• [Task goal]: Pick out every line of the records below that contains the string "shortInstrumentName", and copy each one in full. Case counts.
# # # # #
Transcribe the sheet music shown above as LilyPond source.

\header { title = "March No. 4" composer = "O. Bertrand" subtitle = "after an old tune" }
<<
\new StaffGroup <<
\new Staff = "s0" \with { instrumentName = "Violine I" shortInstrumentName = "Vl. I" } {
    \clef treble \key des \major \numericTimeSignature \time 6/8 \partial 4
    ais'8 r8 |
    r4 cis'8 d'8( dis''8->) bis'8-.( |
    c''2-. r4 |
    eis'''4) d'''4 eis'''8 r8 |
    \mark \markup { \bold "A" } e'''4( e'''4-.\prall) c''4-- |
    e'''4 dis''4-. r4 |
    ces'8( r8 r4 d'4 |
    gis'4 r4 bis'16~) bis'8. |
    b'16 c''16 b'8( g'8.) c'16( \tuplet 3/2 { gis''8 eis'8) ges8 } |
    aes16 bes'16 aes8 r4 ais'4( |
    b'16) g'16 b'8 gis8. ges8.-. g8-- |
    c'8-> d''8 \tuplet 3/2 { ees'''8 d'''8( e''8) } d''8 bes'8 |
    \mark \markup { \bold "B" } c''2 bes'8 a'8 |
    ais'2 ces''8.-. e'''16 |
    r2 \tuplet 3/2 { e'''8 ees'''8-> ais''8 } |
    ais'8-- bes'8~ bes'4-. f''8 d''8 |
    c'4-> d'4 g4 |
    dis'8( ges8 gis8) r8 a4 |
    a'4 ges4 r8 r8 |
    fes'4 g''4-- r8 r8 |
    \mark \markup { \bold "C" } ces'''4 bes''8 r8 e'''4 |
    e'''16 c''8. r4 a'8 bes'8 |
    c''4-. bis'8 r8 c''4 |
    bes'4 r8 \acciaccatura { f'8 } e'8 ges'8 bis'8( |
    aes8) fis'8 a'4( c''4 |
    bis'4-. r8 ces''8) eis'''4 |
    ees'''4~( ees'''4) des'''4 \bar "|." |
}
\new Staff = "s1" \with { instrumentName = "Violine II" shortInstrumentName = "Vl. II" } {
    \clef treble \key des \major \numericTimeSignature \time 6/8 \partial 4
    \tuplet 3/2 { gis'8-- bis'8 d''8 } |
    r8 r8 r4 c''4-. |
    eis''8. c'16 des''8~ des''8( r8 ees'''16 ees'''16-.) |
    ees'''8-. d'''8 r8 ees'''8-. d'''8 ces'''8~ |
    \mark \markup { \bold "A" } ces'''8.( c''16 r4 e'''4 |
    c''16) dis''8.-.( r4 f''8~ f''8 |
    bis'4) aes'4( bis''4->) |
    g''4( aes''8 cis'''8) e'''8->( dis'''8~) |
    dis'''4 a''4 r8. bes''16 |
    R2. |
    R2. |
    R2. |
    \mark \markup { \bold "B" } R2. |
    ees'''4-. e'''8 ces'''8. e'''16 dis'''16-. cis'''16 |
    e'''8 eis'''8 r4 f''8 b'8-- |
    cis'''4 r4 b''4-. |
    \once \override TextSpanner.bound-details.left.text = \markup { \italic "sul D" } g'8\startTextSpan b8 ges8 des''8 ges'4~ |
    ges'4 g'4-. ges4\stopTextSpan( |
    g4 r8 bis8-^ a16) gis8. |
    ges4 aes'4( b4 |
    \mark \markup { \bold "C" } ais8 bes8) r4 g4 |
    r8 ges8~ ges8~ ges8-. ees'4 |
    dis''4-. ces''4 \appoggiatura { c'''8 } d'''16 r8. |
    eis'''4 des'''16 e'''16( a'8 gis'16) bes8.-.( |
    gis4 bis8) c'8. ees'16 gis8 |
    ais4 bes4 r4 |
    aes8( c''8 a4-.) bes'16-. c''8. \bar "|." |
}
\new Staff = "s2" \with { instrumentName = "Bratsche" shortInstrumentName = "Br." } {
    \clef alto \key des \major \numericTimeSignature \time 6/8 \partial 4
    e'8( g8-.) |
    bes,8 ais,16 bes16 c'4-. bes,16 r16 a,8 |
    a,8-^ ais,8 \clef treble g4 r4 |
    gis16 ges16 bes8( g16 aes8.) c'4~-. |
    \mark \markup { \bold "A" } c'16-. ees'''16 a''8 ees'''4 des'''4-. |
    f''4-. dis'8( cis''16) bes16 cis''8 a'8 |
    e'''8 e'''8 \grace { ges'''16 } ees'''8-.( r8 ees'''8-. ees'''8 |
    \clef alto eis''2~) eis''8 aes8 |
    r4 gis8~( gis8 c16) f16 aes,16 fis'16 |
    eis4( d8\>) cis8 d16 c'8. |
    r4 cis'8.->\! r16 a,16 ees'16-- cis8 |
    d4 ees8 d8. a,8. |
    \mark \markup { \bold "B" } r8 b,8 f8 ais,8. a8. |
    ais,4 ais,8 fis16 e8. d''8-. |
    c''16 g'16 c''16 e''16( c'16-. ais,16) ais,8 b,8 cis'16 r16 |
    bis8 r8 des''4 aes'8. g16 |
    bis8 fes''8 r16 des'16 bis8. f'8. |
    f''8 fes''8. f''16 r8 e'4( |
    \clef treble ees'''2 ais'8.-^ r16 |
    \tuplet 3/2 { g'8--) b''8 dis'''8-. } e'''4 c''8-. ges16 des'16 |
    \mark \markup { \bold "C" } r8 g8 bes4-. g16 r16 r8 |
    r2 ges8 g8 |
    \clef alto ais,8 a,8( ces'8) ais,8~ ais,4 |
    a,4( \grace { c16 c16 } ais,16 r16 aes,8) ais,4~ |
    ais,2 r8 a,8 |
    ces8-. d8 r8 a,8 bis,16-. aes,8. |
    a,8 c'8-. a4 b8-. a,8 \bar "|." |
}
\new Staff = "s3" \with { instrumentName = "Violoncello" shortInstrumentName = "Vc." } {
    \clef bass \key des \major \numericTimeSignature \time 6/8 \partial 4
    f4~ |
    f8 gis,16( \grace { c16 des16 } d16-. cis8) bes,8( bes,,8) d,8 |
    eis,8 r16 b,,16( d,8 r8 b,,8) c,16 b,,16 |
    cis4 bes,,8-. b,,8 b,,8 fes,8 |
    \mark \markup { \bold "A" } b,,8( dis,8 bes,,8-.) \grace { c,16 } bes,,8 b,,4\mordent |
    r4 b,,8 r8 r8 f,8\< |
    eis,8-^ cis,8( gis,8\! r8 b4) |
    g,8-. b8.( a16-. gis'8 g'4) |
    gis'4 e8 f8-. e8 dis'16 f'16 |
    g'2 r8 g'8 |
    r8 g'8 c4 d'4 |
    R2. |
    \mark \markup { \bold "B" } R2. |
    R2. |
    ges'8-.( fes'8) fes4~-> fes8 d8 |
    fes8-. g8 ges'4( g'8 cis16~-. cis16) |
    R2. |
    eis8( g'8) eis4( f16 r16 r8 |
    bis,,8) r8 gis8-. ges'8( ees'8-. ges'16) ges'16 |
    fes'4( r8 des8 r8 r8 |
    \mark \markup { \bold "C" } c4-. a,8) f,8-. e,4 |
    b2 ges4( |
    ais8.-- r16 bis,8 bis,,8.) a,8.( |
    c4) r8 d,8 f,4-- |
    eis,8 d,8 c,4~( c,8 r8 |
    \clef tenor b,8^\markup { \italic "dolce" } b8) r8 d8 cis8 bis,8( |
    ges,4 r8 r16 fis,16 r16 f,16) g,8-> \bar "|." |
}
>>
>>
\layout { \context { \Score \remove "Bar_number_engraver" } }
# # # # #
• [Solution to this problem]:
\new Staff = "s0" \with { instrumentName = "Violine I" shortInstrumentName = "Vl. I" } {
\new Staff = "s1" \with { instrumentName = "Violine II" shortInstrumentName = "Vl. II" } {
\new Staff = "s2" \with { instrumentName = "Bratsche" shortInstrumentName = "Br." } {
\new Staff = "s3" \with { instrumentName = "Violoncello" shortInstrumentName = "Vc." } {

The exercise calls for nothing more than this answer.